§ Exercise prompt
Search the material for lines containing the word "none", and copy each one.
(Data excerpts)
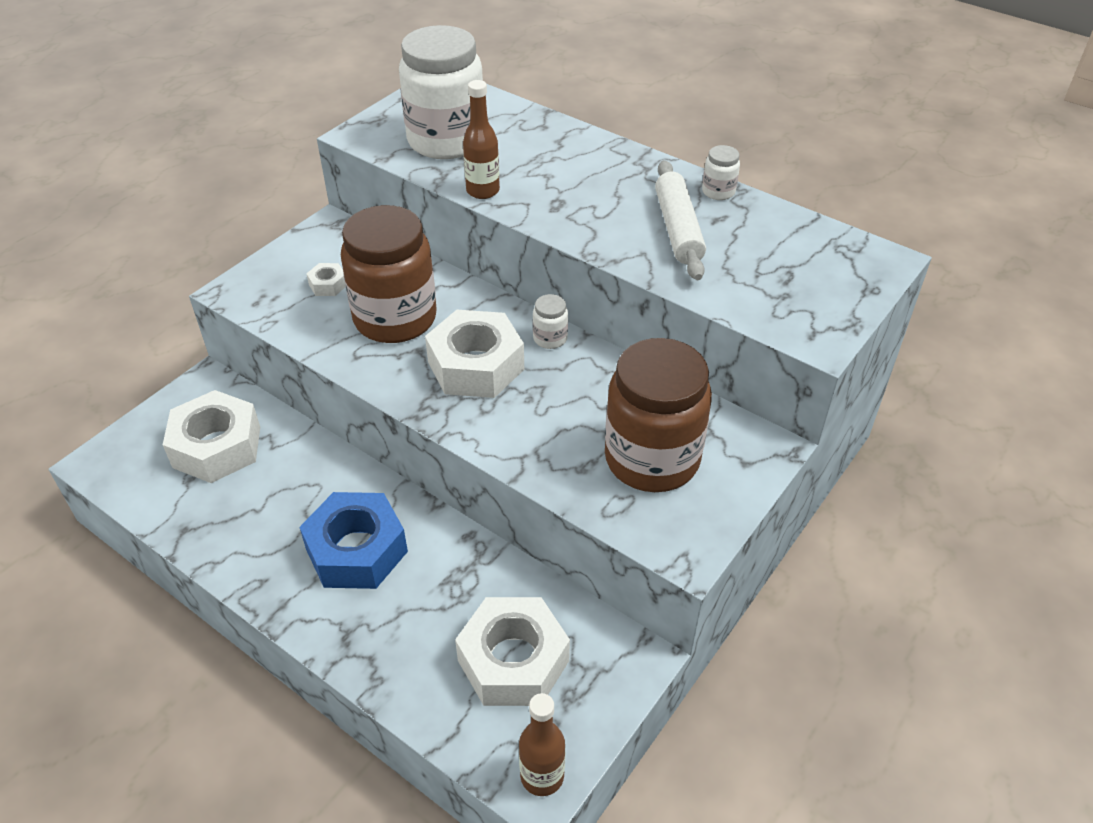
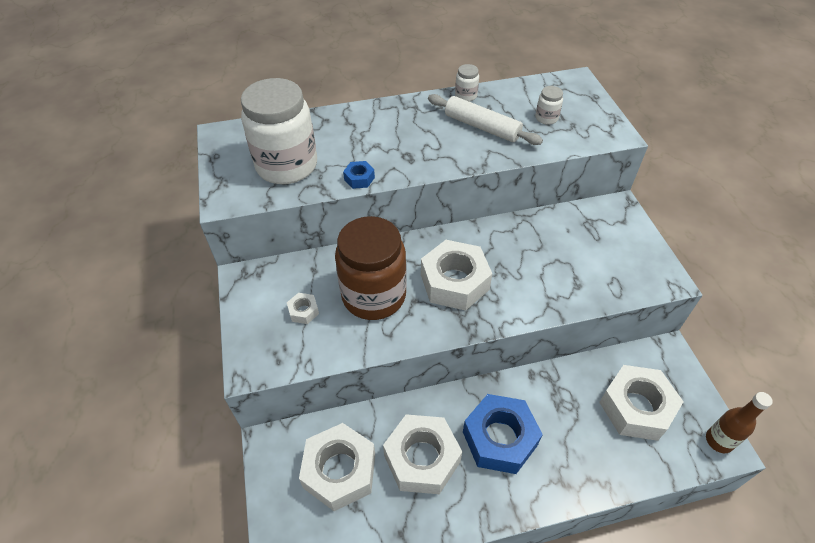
camera: 50 degrees left, 5 degrees up
(279, 500) = (422, 459): none -> white nut
(483, 191) = (359, 178): brown bottle -> blue nut
(550, 338) = (463, 237): white jar -> white jar (546, 118)
(652, 459) = (593, 253): brown jar -> none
(End Data excerpts)
§ Solution
(279, 500) = (422, 459): none -> white nut
(652, 459) = (593, 253): brown jar -> none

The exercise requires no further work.